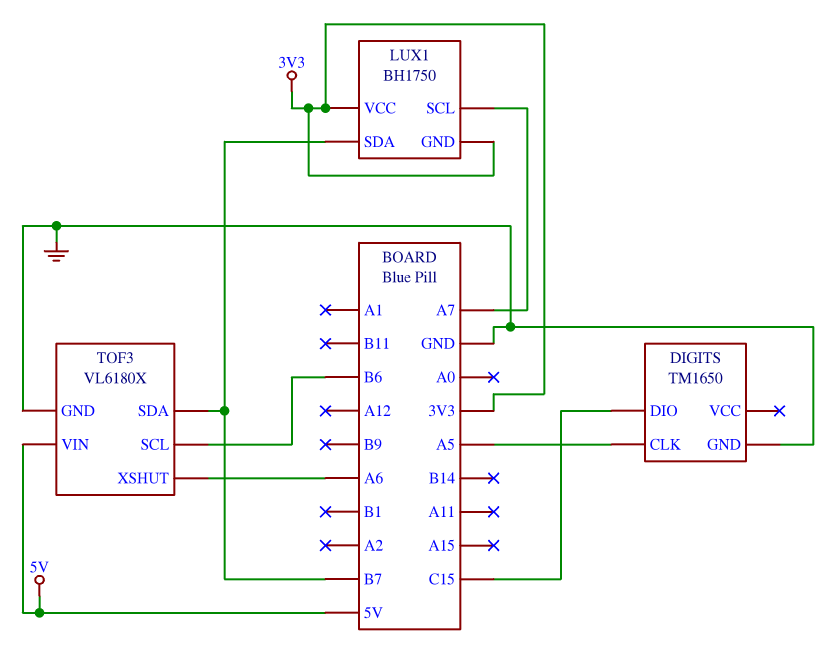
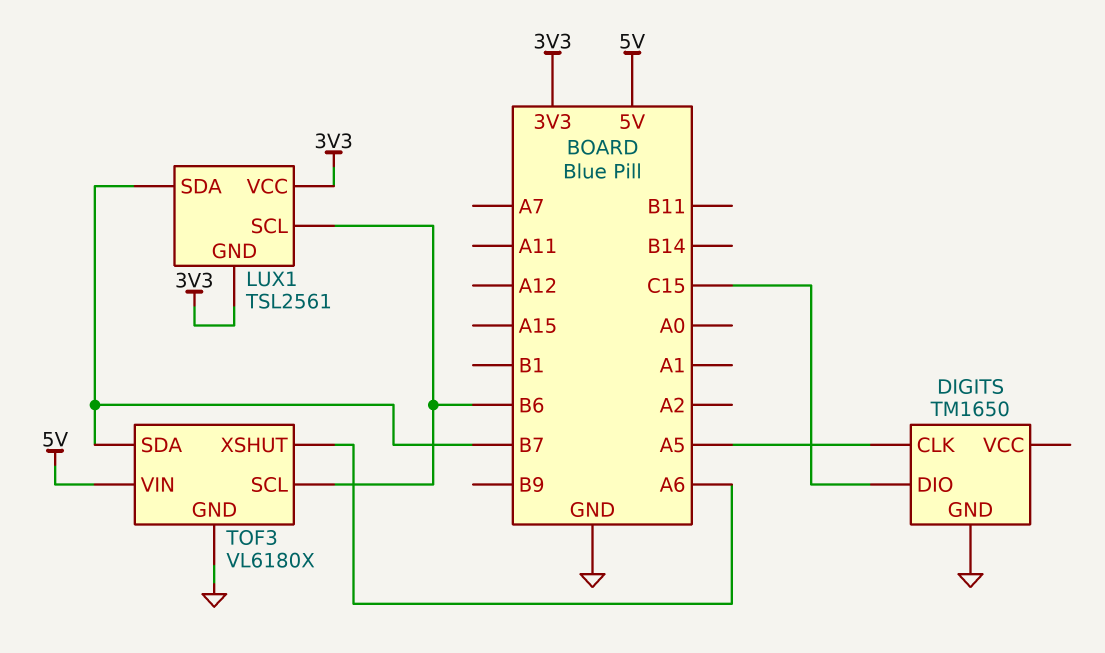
LUX1: BH1750 -> TSL2561
LUX1 pin SCL: A7 -> B6

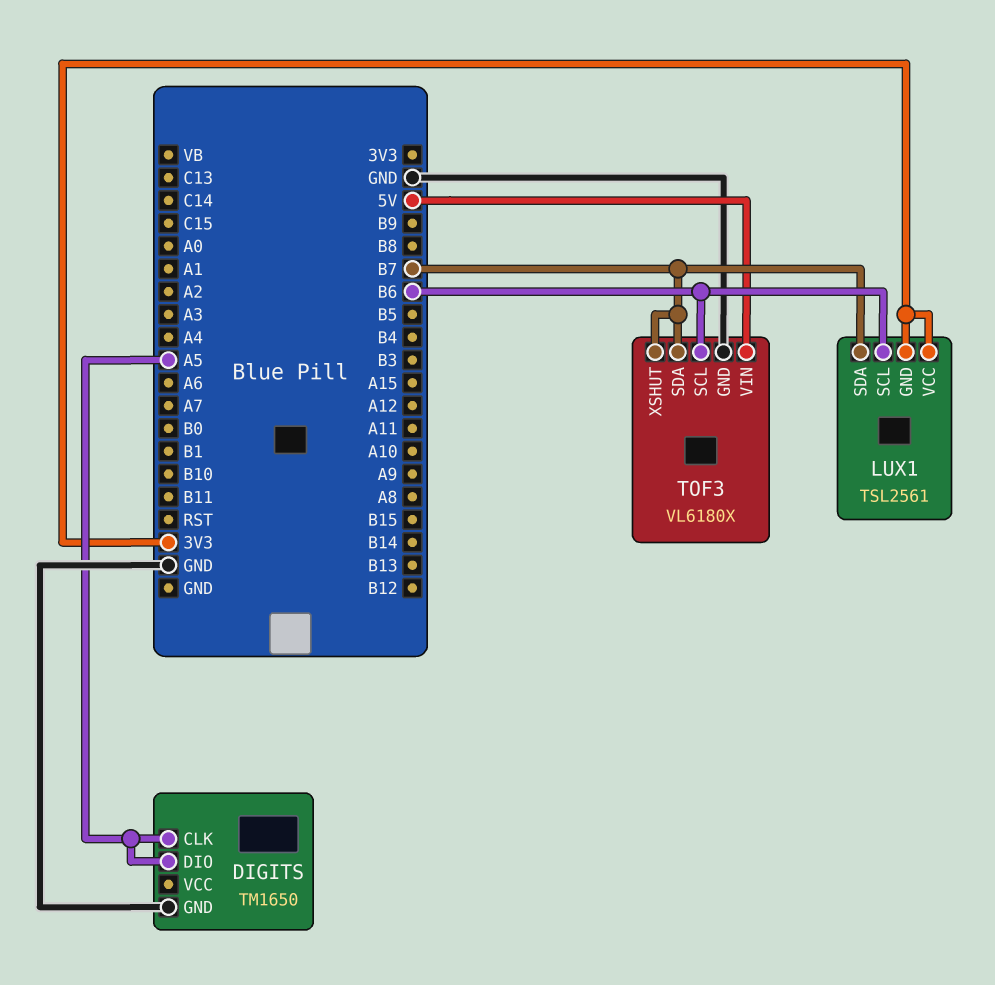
DIGITS pin DIO: C15 -> A5
TOF3 pin XSHUT: A6 -> B7

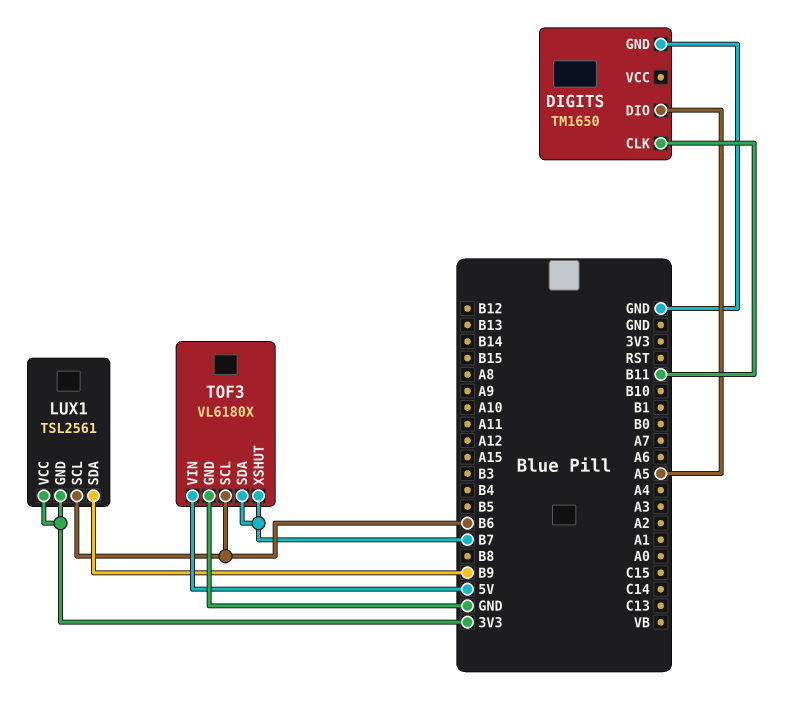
DIGITS pin CLK: A5 -> B11
LUX1 pin SDA: B7 -> B9

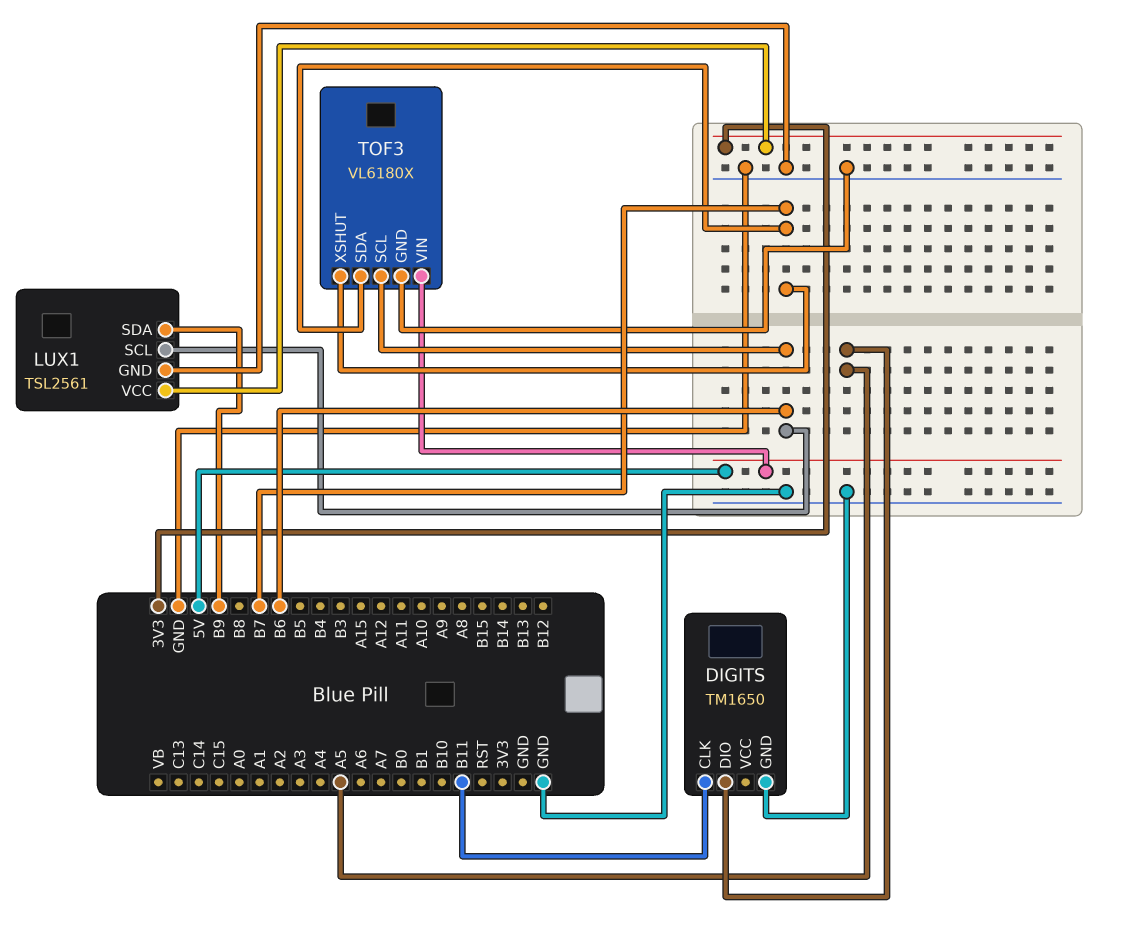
LUX1 pin GND: 3V3 -> GND

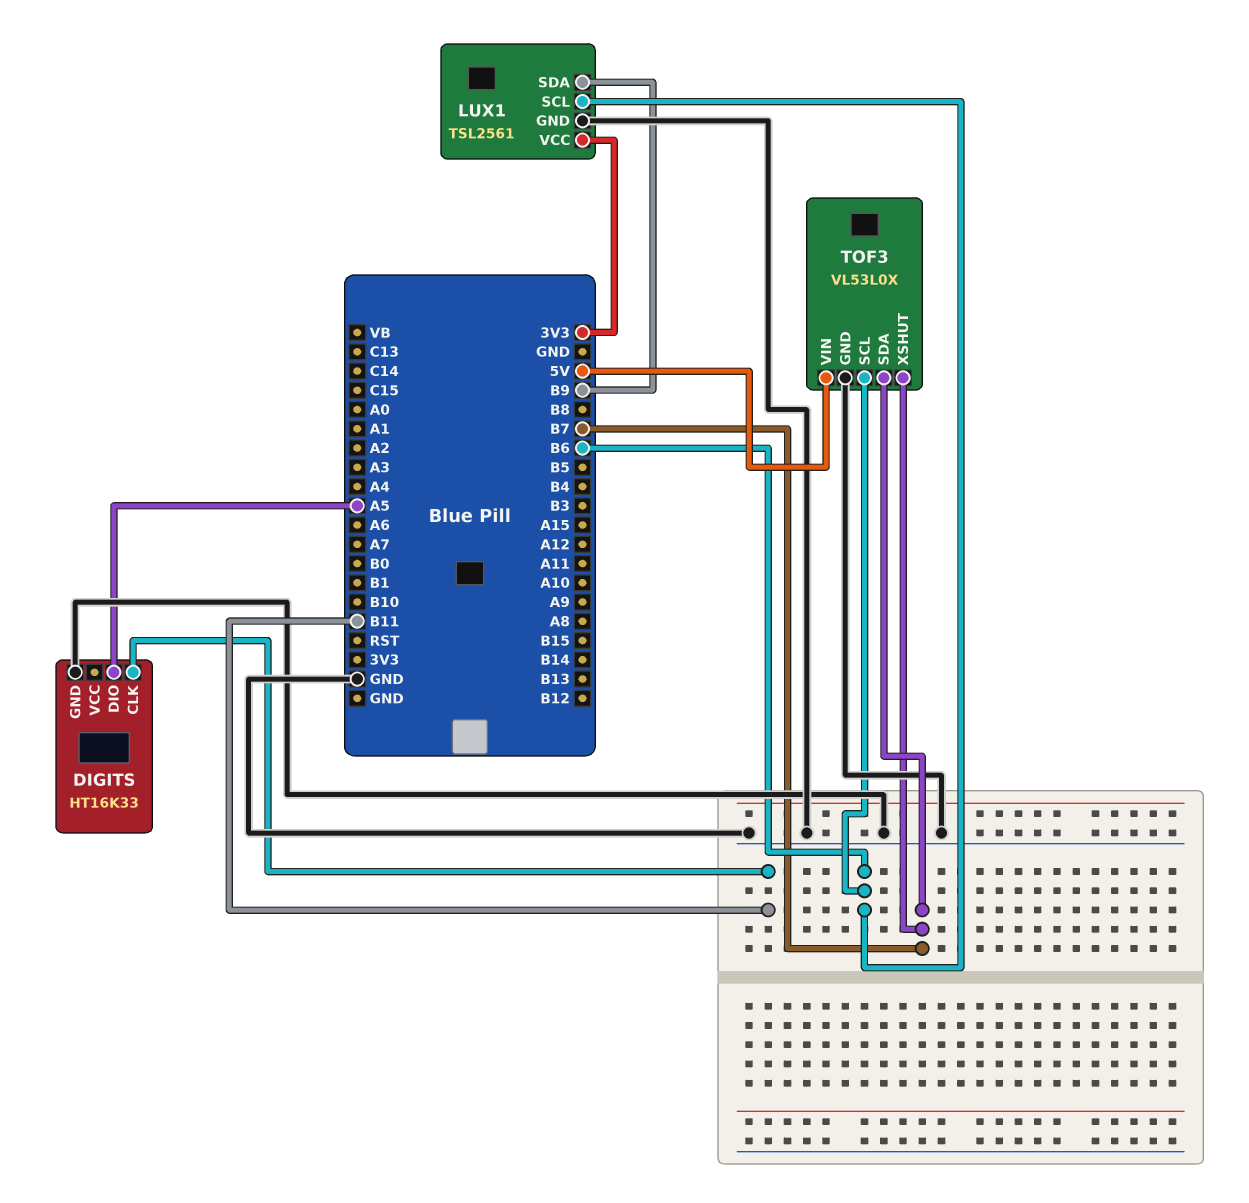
DIGITS: TM1650 -> HT16K33
TOF3: VL6180X -> VL53L0X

::::

Would you return the material exactly, images excluded?

* [Answer section]
LUX1: BH1750 -> TSL2561
LUX1 pin SCL: A7 -> B6

DIGITS pin DIO: C15 -> A5
TOF3 pin XSHUT: A6 -> B7

DIGITS pin CLK: A5 -> B11
LUX1 pin SDA: B7 -> B9

LUX1 pin GND: 3V3 -> GND

DIGITS: TM1650 -> HT16K33
TOF3: VL6180X -> VL53L0X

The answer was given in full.